_Problem to solve_
Check each line of the entries below for the word "yellow", and copy out the ones that have it.

_Record extracts_
- - - - -
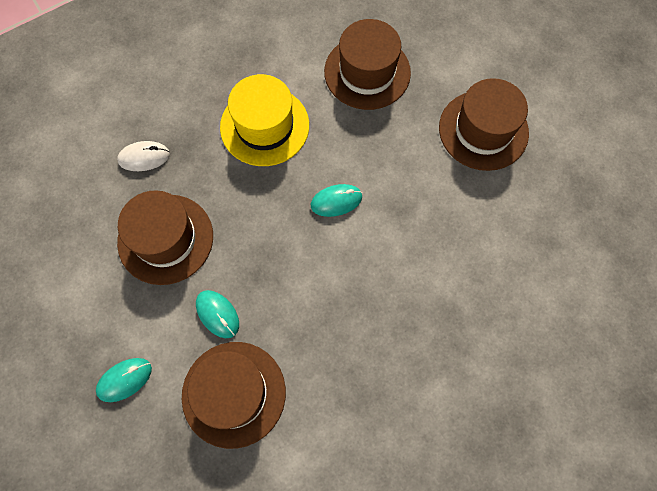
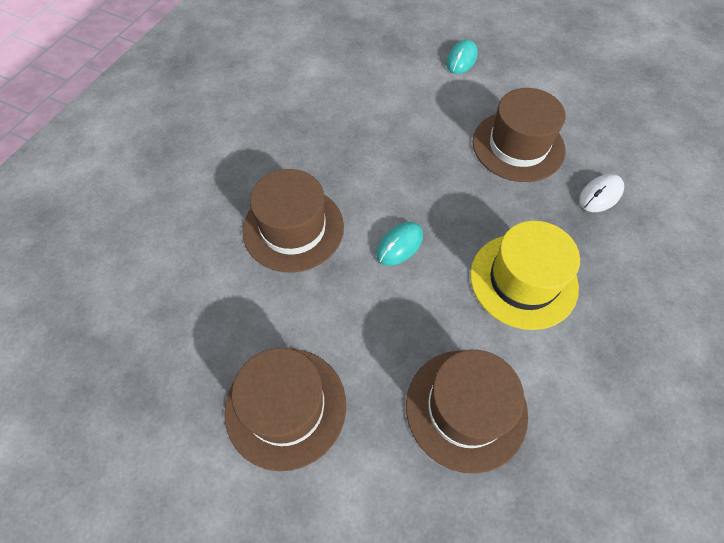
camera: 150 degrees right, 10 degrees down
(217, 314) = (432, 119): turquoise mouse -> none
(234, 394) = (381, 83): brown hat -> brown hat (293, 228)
- - - - -
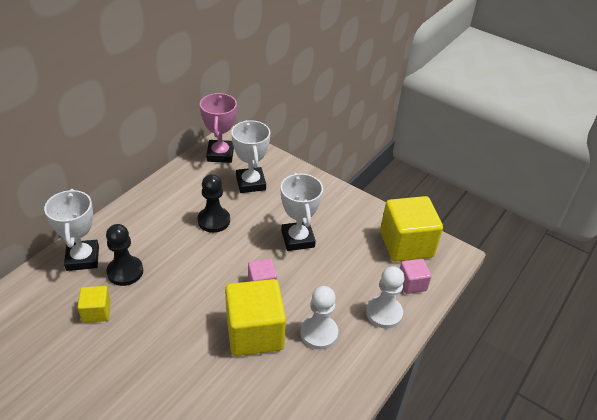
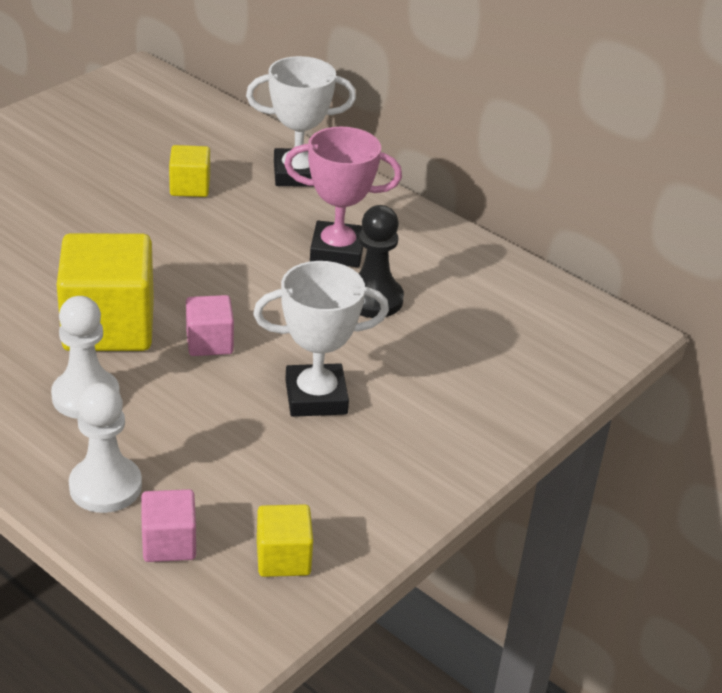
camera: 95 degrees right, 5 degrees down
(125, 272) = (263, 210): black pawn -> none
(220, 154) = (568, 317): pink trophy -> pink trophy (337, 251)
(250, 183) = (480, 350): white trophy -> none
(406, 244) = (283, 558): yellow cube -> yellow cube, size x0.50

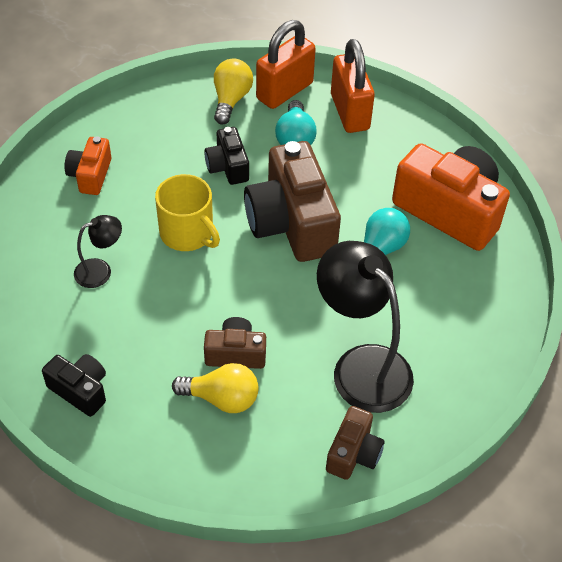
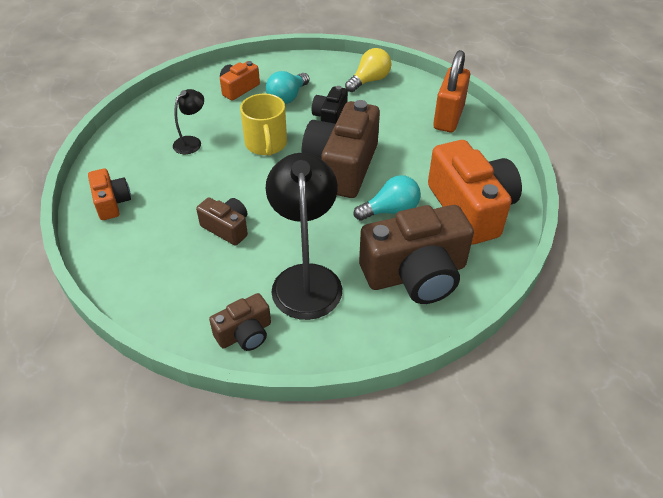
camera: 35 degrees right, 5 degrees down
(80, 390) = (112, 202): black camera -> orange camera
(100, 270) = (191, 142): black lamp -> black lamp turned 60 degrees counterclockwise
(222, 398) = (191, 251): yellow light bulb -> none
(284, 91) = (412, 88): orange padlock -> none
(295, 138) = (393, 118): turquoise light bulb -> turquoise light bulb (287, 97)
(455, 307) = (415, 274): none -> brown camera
- - - - -
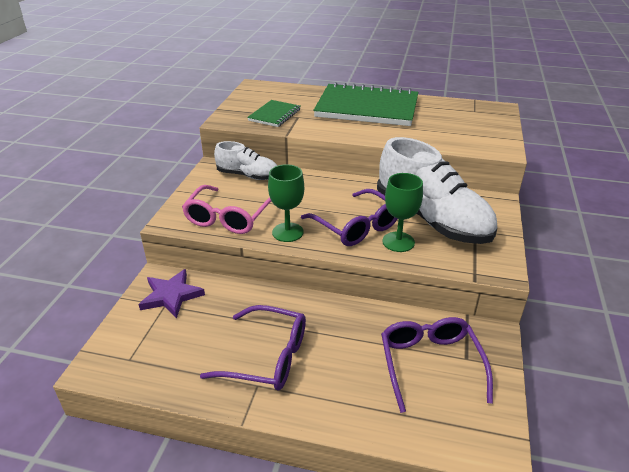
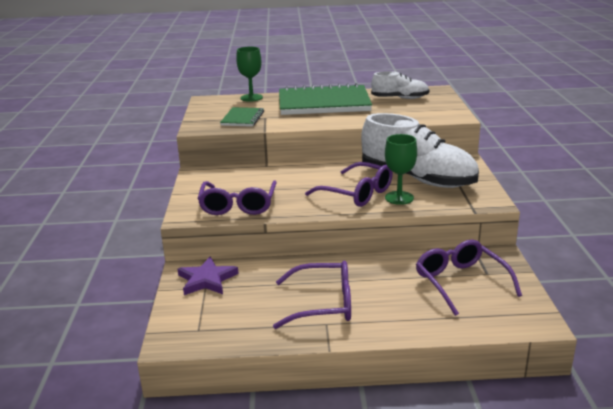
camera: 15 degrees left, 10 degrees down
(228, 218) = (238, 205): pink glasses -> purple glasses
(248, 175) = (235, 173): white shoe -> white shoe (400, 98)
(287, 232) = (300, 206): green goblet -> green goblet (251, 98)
- - - - -
_Task response_
(406, 244) = (283, 558): yellow cube -> yellow cube, size x0.50
(222, 398) = (191, 251): yellow light bulb -> none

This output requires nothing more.